> _WHAT YOU WILL DO_:
As the answer, set down the lines below from the one containing "none -> white brick A1:C1 level 1" through the one containing "none -> tan brick B1:C1 level 3", exactly and inclusively, and no others.

> _Collected data_:
**********

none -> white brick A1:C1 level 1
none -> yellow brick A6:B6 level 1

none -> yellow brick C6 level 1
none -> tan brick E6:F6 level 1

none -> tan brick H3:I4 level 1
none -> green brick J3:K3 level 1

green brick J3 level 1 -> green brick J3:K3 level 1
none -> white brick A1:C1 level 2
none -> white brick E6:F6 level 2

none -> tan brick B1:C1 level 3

**********

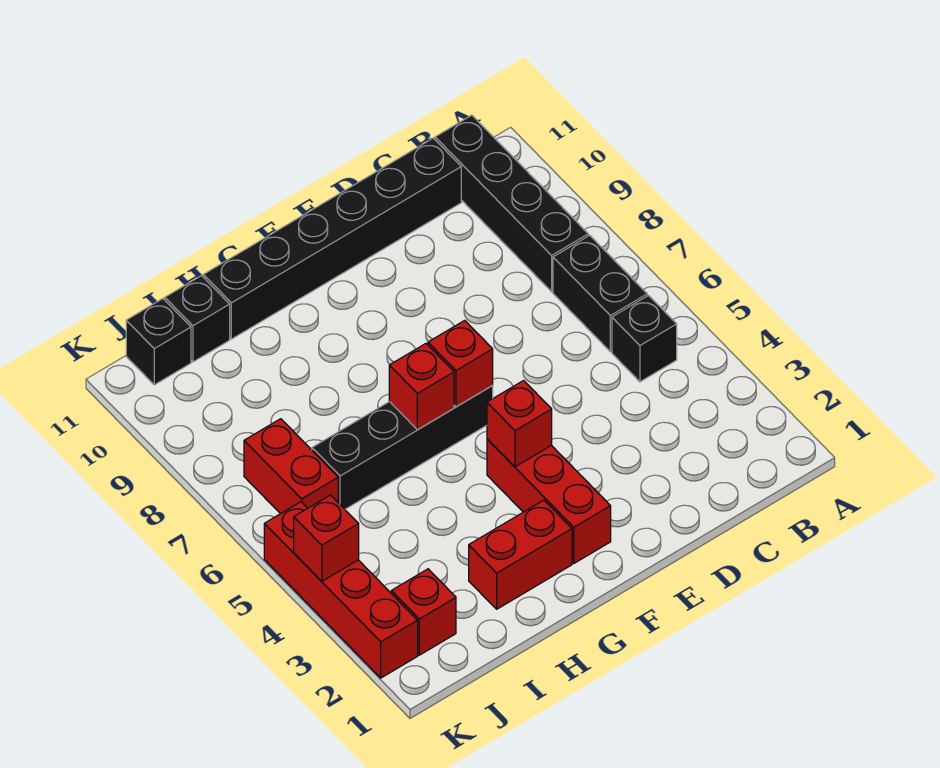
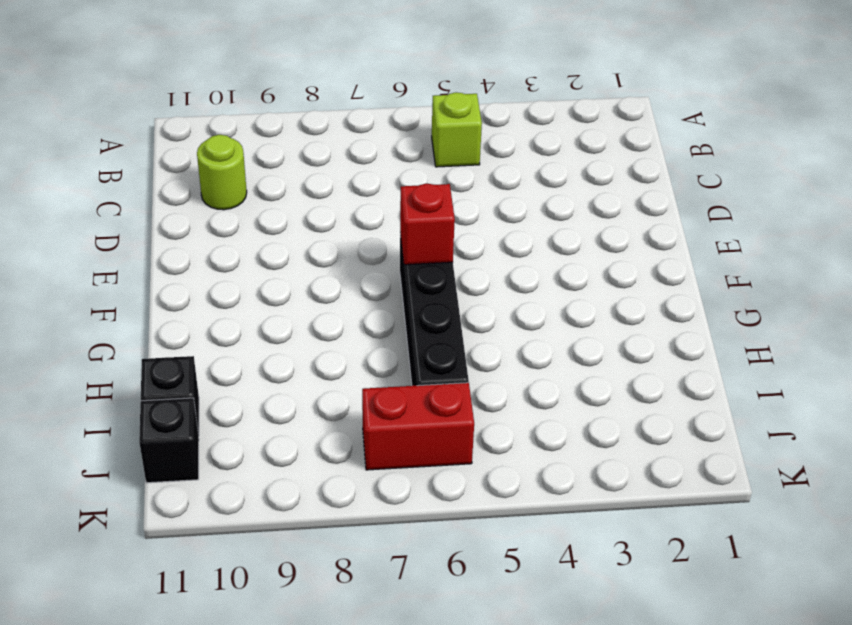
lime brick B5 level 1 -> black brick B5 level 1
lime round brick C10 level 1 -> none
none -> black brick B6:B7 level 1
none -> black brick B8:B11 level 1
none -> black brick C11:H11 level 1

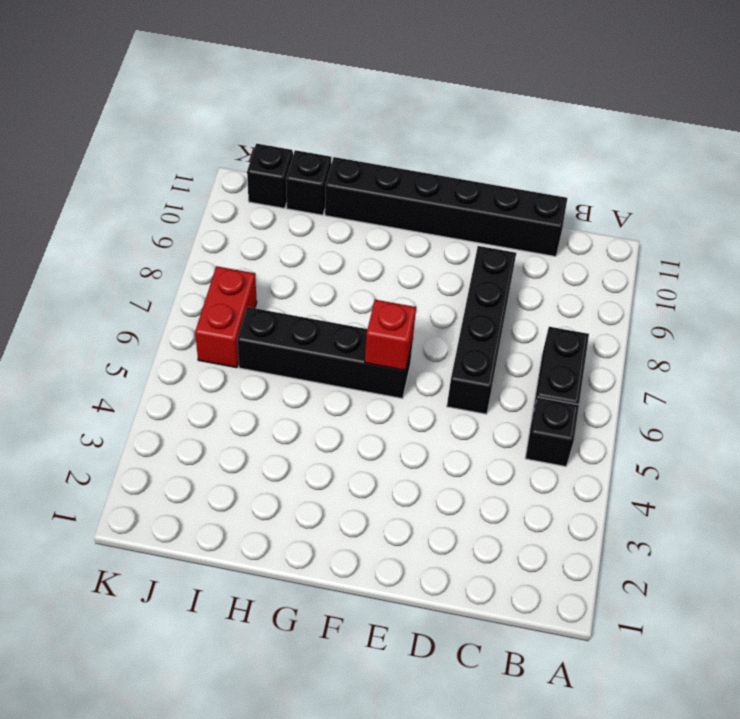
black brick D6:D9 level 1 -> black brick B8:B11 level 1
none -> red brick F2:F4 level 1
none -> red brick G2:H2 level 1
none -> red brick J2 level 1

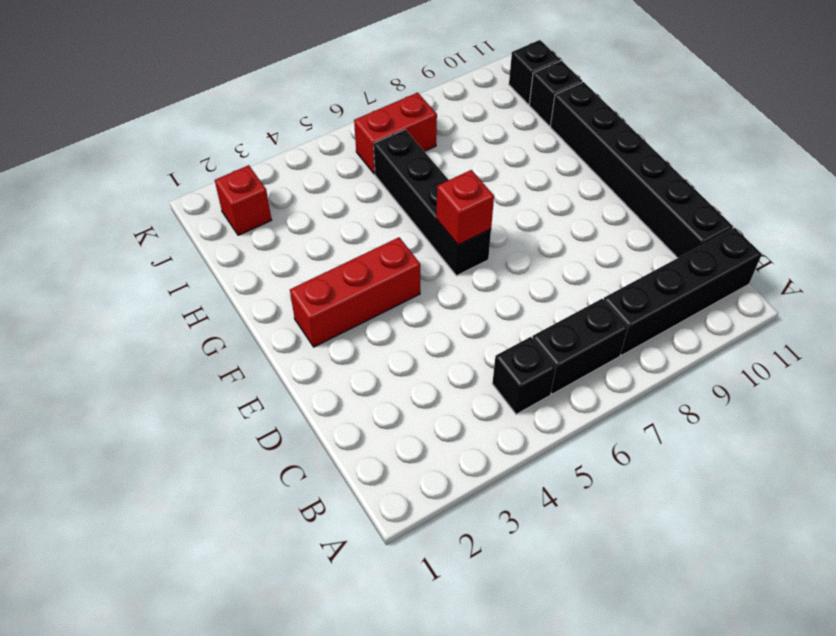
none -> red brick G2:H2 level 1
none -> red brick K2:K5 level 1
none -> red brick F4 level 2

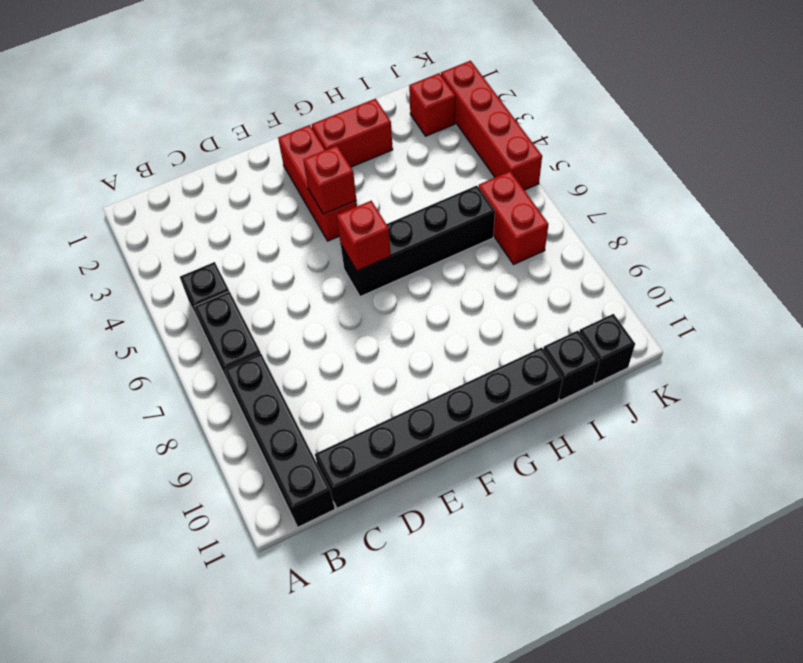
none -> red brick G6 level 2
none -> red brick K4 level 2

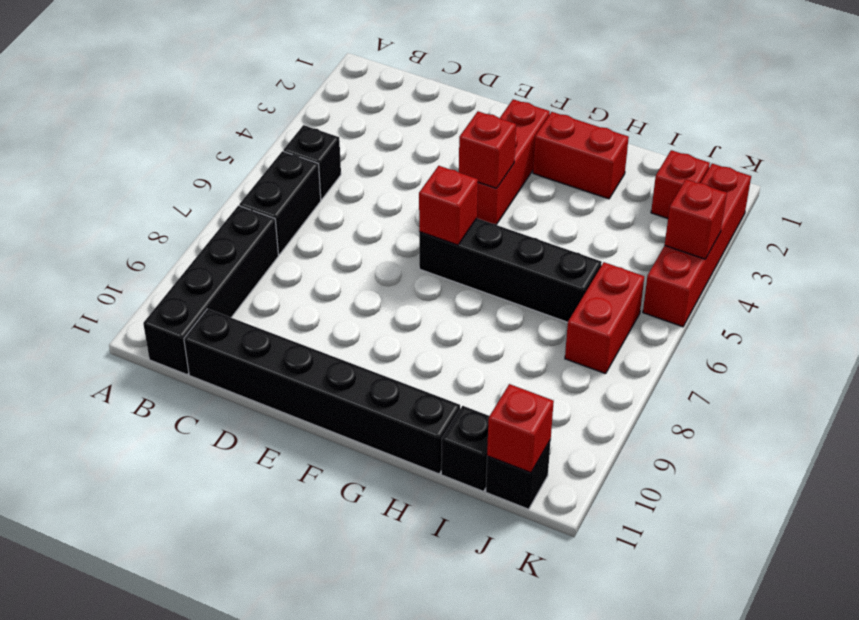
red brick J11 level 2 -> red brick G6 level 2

**********

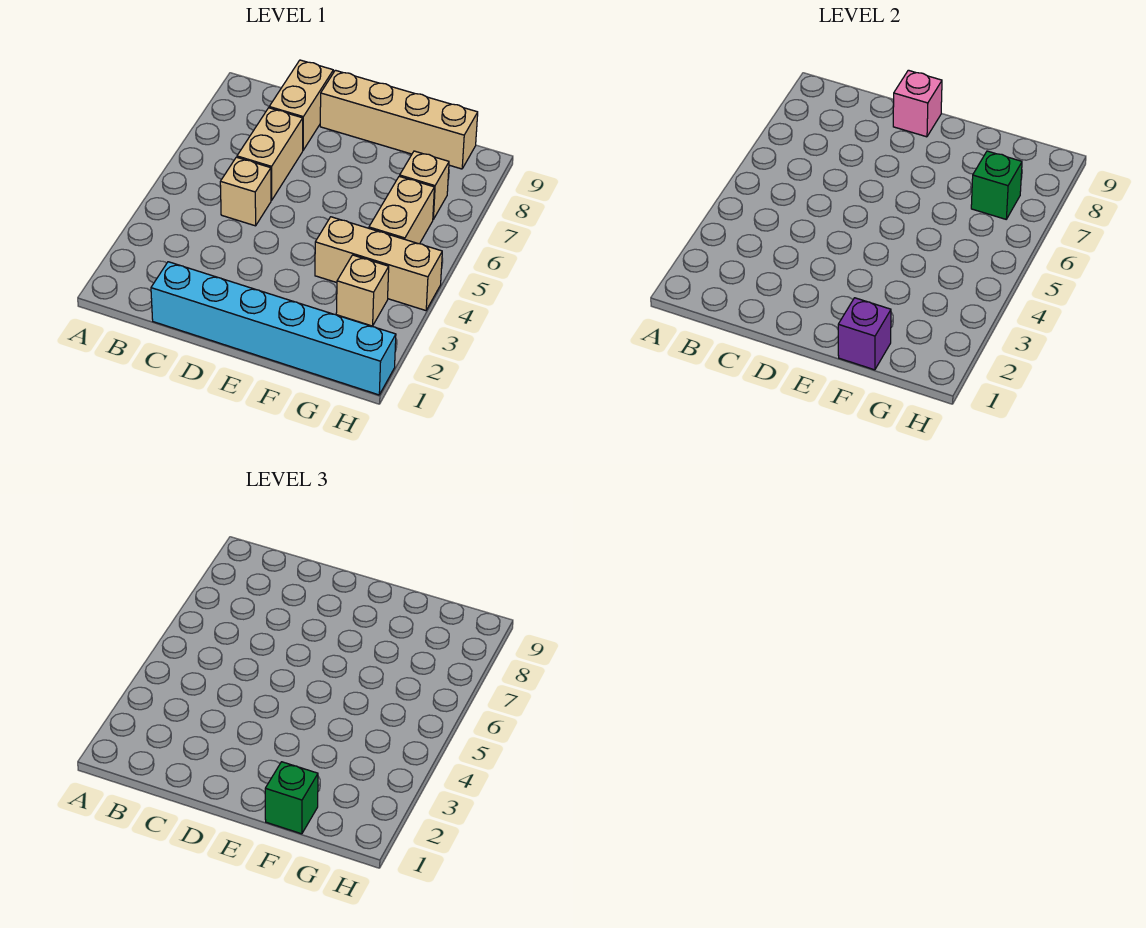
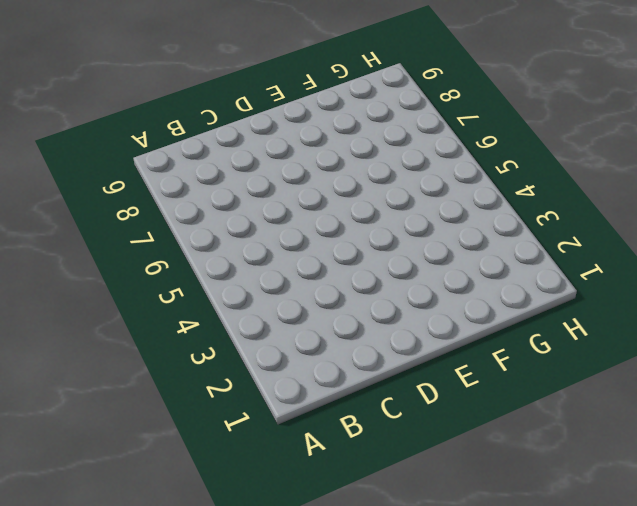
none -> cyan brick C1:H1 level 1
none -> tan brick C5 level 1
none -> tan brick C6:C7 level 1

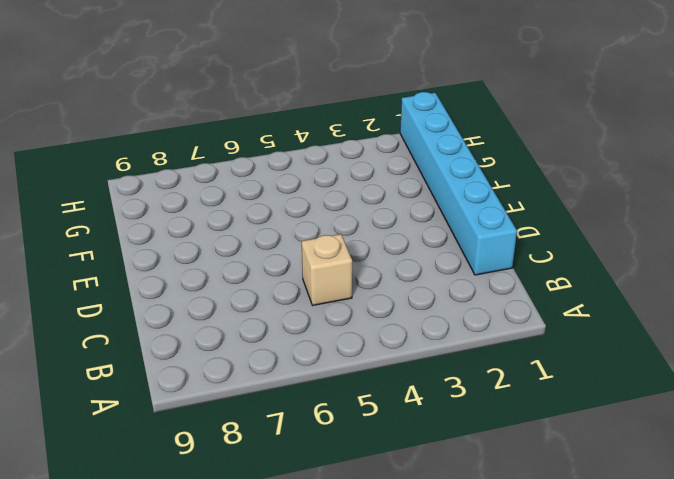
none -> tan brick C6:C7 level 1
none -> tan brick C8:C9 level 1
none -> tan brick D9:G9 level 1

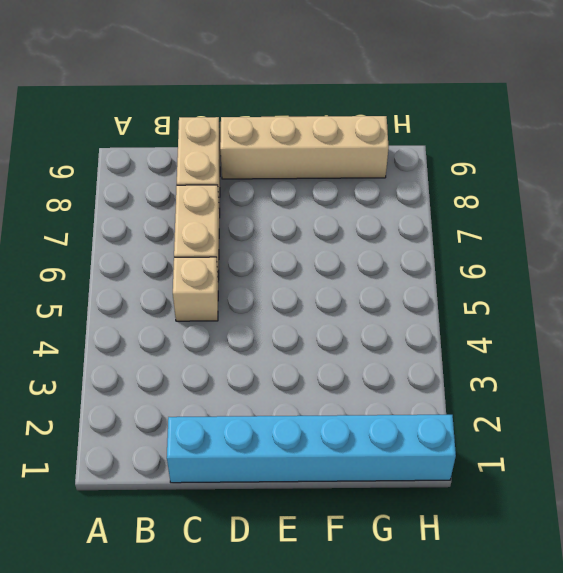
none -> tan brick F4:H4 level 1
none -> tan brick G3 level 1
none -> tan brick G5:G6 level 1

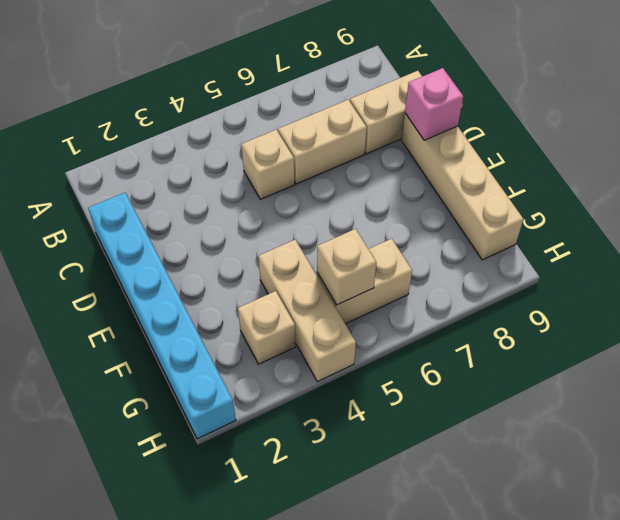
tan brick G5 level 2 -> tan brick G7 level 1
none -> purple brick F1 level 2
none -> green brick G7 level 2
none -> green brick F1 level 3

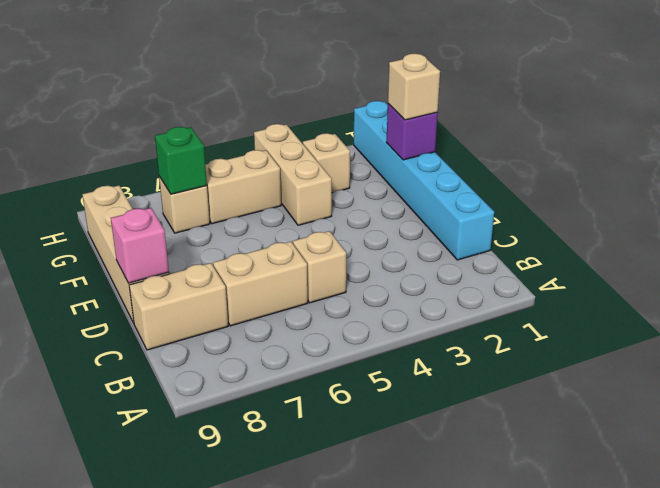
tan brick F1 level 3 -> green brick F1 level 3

**********

> _TASK SOLUTION_:
none -> white brick A1:C1 level 1
none -> yellow brick A6:B6 level 1

none -> yellow brick C6 level 1
none -> tan brick E6:F6 level 1

none -> tan brick H3:I4 level 1
none -> green brick J3:K3 level 1

green brick J3 level 1 -> green brick J3:K3 level 1
none -> white brick A1:C1 level 2
none -> white brick E6:F6 level 2

none -> tan brick B1:C1 level 3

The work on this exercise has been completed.